**Data for analysis**
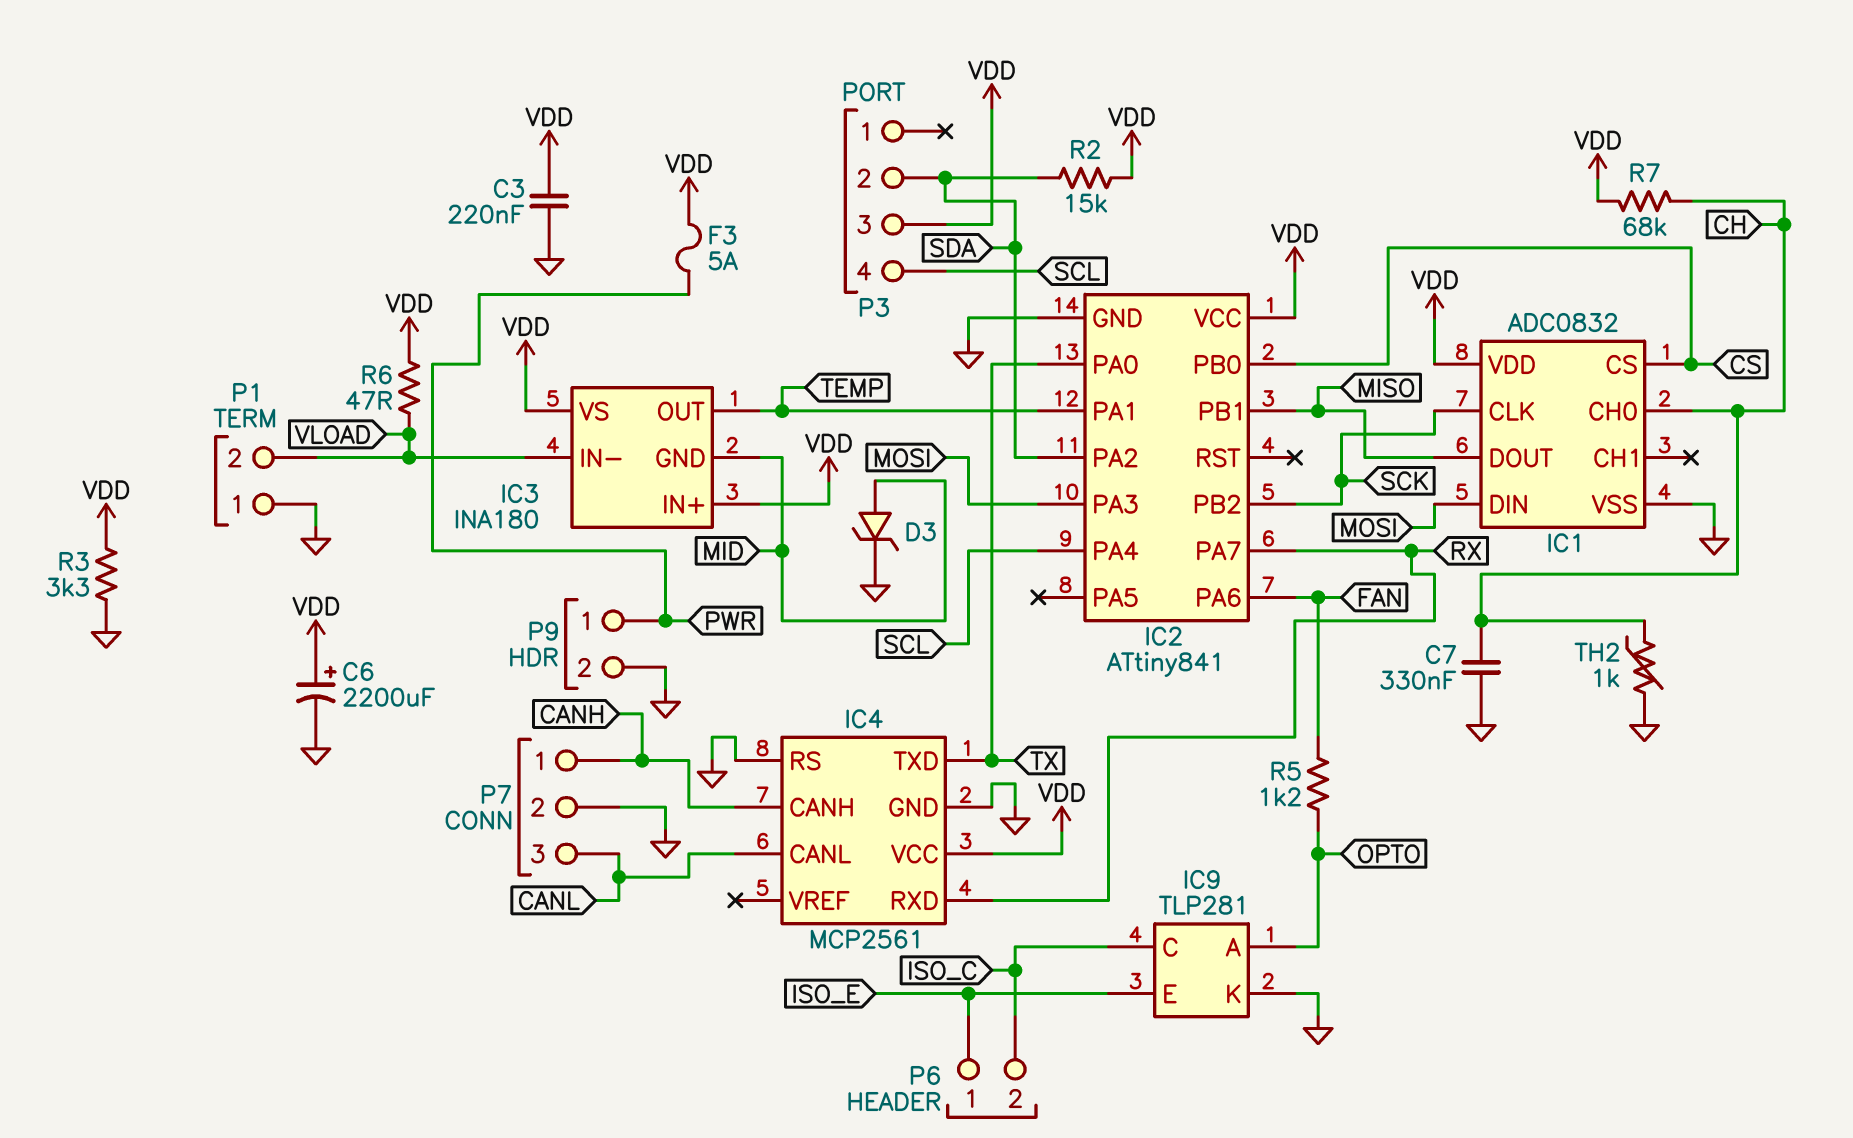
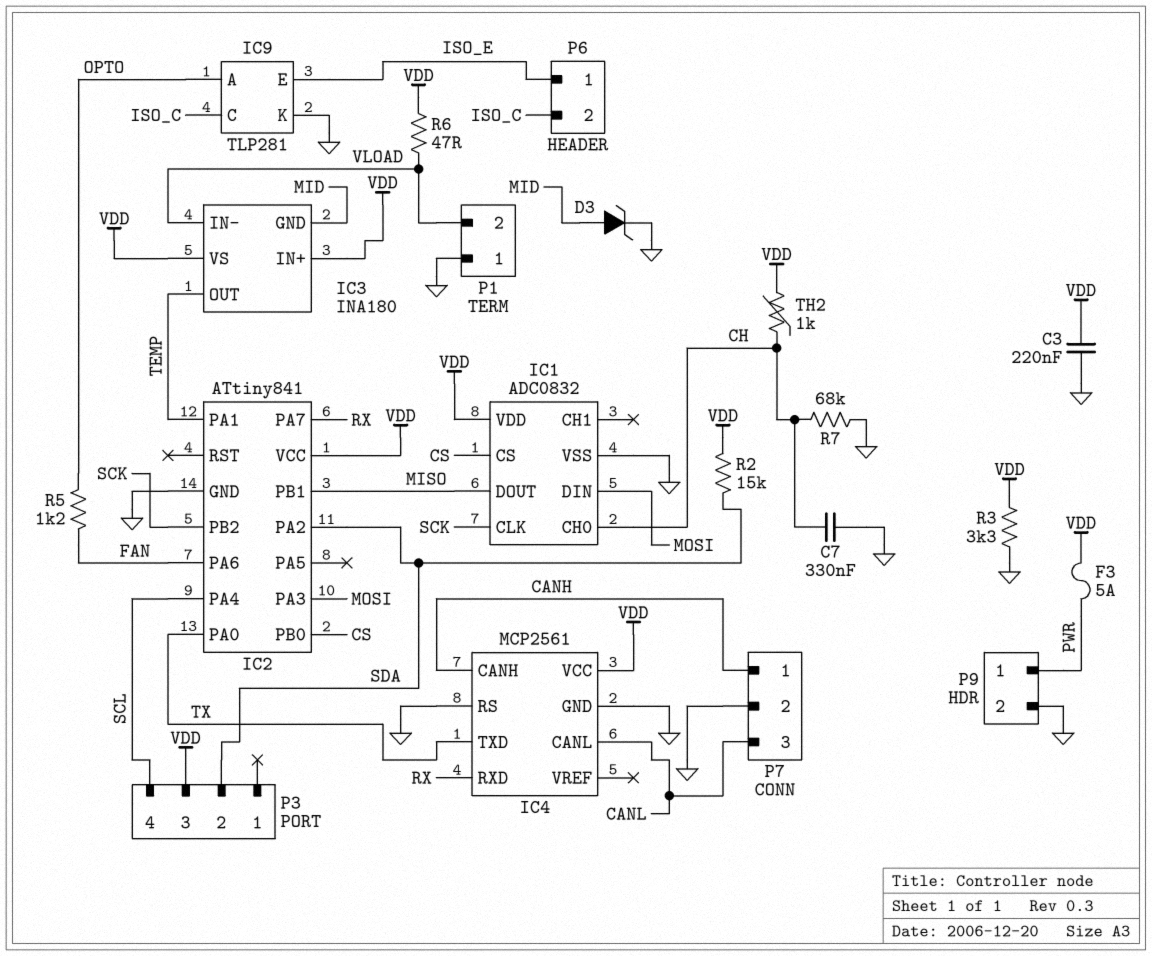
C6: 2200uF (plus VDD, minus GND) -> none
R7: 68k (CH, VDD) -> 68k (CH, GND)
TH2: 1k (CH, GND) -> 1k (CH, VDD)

--

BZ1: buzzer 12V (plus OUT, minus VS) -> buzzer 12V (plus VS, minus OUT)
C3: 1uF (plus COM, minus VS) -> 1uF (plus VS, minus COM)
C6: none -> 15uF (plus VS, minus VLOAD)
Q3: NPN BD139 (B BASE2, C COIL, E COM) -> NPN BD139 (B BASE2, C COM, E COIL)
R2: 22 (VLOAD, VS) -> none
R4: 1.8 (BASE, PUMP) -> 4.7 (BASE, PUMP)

...

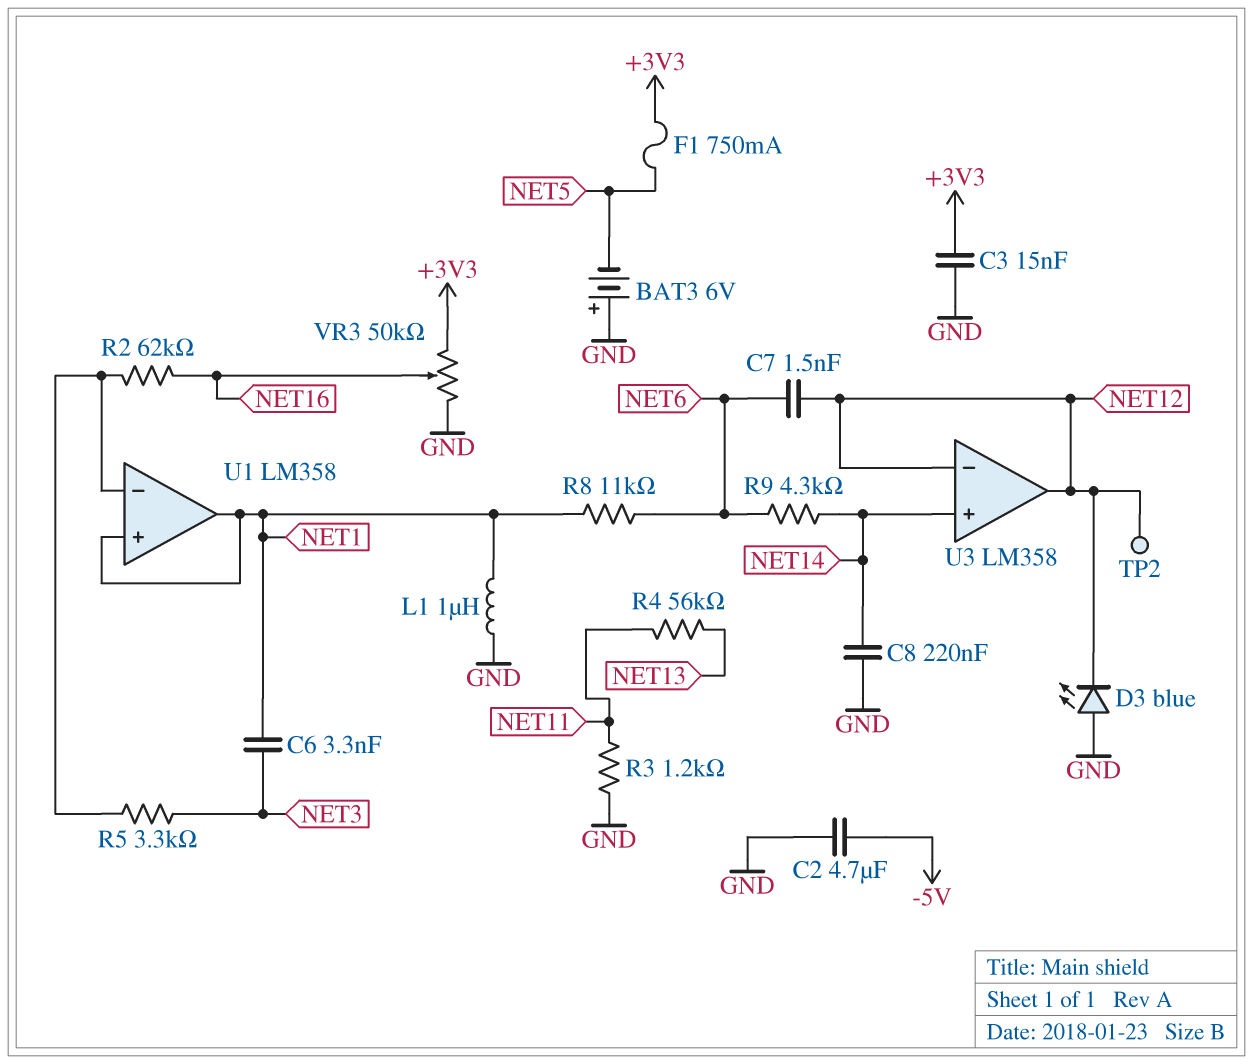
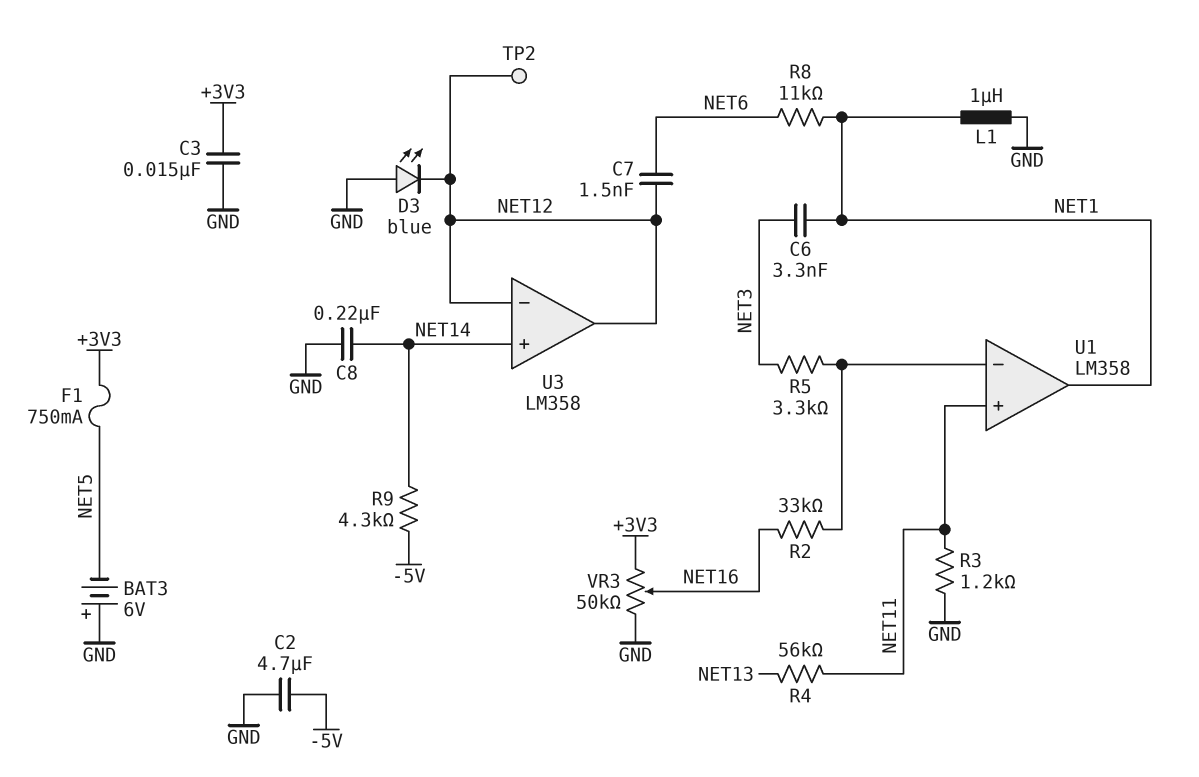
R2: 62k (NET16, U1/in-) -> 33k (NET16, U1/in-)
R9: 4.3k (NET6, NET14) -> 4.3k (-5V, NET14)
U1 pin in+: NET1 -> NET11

**What is expected**
Please, from the entries above, set down exactly the lines from the one containing "C3: 1uF (plus" through the one containing "R4: 1.8 (BASE, PUMP) -> 4.7 (BASE, PUMP)", and only those.

**Solution to this exercise**
C3: 1uF (plus COM, minus VS) -> 1uF (plus VS, minus COM)
C6: none -> 15uF (plus VS, minus VLOAD)
Q3: NPN BD139 (B BASE2, C COIL, E COM) -> NPN BD139 (B BASE2, C COM, E COIL)
R2: 22 (VLOAD, VS) -> none
R4: 1.8 (BASE, PUMP) -> 4.7 (BASE, PUMP)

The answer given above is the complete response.